What you are asked to do:
Could each entry be returned exactly as it appears?

::::::::

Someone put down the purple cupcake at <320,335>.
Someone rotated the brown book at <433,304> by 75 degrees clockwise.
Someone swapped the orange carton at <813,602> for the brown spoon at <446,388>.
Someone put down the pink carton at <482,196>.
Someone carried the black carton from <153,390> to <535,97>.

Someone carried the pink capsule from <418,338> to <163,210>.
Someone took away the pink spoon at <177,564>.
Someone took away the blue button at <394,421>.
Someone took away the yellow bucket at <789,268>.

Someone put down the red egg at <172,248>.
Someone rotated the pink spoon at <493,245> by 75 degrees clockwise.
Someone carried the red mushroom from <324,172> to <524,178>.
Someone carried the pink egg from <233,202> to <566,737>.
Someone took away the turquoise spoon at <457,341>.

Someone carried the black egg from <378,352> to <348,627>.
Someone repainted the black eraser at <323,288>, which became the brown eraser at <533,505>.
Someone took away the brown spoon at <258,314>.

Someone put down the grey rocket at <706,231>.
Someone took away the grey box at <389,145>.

::::::::

Answer to this problem:
Someone put down the purple cupcake at <320,335>.
Someone rotated the brown book at <433,304> by 75 degrees clockwise.
Someone swapped the orange carton at <813,602> for the brown spoon at <446,388>.
Someone put down the pink carton at <482,196>.
Someone carried the black carton from <153,390> to <535,97>.

Someone carried the pink capsule from <418,338> to <163,210>.
Someone took away the pink spoon at <177,564>.
Someone took away the blue button at <394,421>.
Someone took away the yellow bucket at <789,268>.

Someone put down the red egg at <172,248>.
Someone rotated the pink spoon at <493,245> by 75 degrees clockwise.
Someone carried the red mushroom from <324,172> to <524,178>.
Someone carried the pink egg from <233,202> to <566,737>.
Someone took away the turquoise spoon at <457,341>.

Someone carried the black egg from <378,352> to <348,627>.
Someone repainted the black eraser at <323,288>, which became the brown eraser at <533,505>.
Someone took away the brown spoon at <258,314>.

Someone put down the grey rocket at <706,231>.
Someone took away the grey box at <389,145>.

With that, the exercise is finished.